Task prompt: Lines from the one containing "none -> purple mug [413,330,483,409]" through the end of the material below should be given again exactly, with no others.
◆ ◆ ◆ ◆
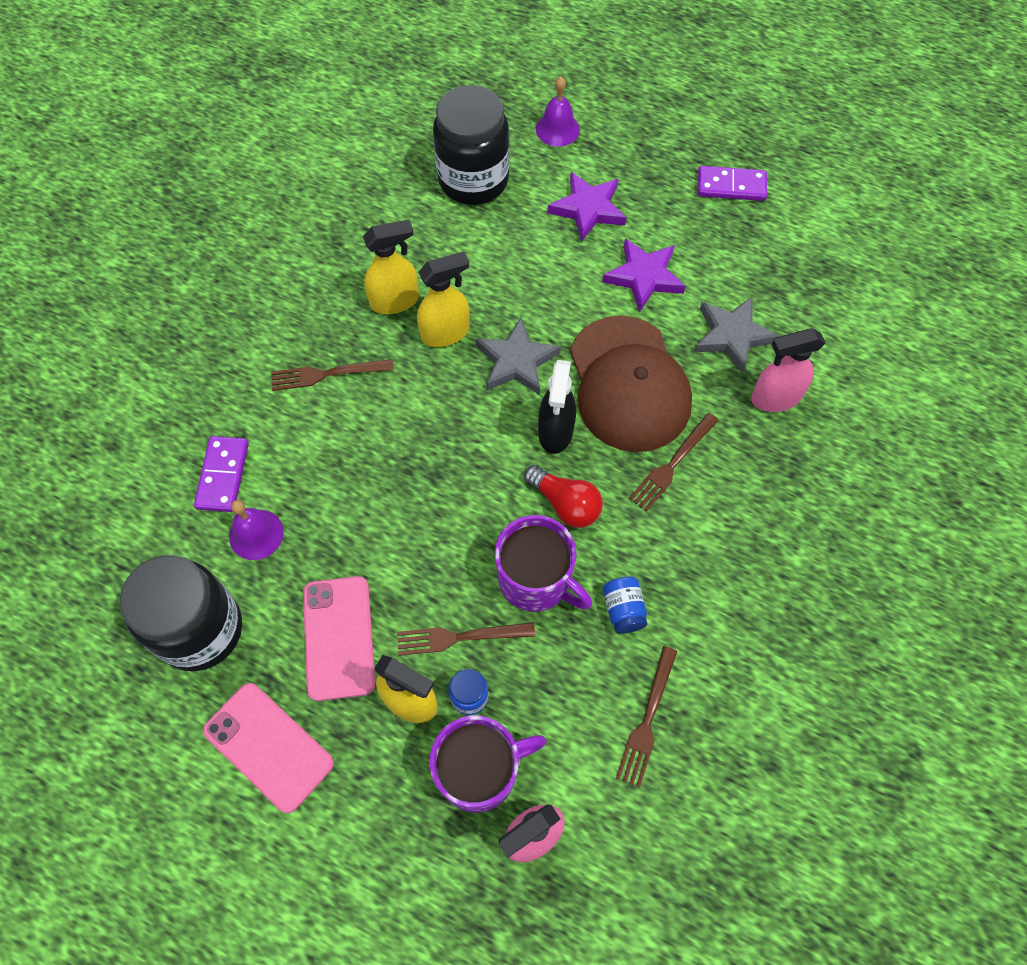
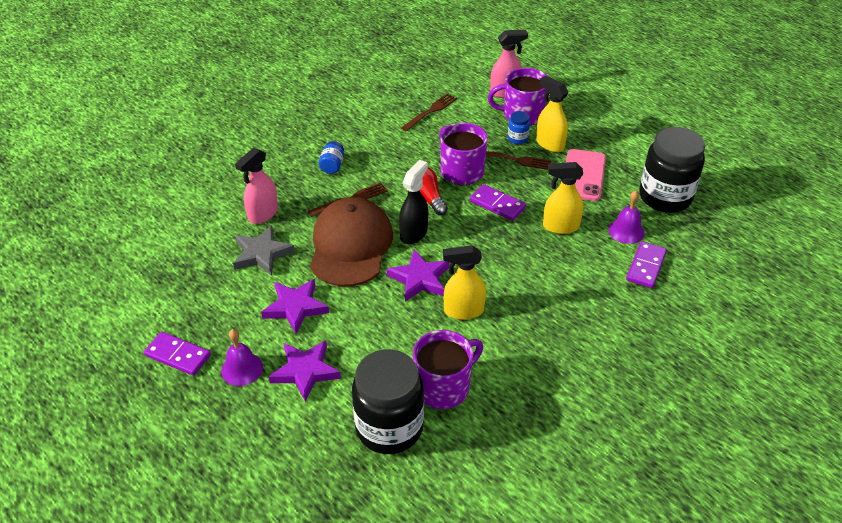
camera: 160 degrees left, 20 degrees down
pink phone [203,683,334,813] -> none
brown fork [271,359,394,391] -> none
yellow spray bottle [363,220,419,314] -> yellow spray bottle moved to [543,162,584,234]
grey star [476,317,561,395] -> purple star [387,249,449,302]
purple bell [536,76,580,147] -> purple bell moved to [221,329,263,386]
blue jar [603,577,648,634] -> blue jar moved to [319,141,344,174]
pink spray bottle [751,328,826,412] -> pink spray bottle turned 120 degrees clockwise [235,148,278,224]
none -> purple mug [413,330,483,409]
none -> purple domino [470,184,526,221]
◆ ◆ ◆ ◆
Output:
none -> purple mug [413,330,483,409]
none -> purple domino [470,184,526,221]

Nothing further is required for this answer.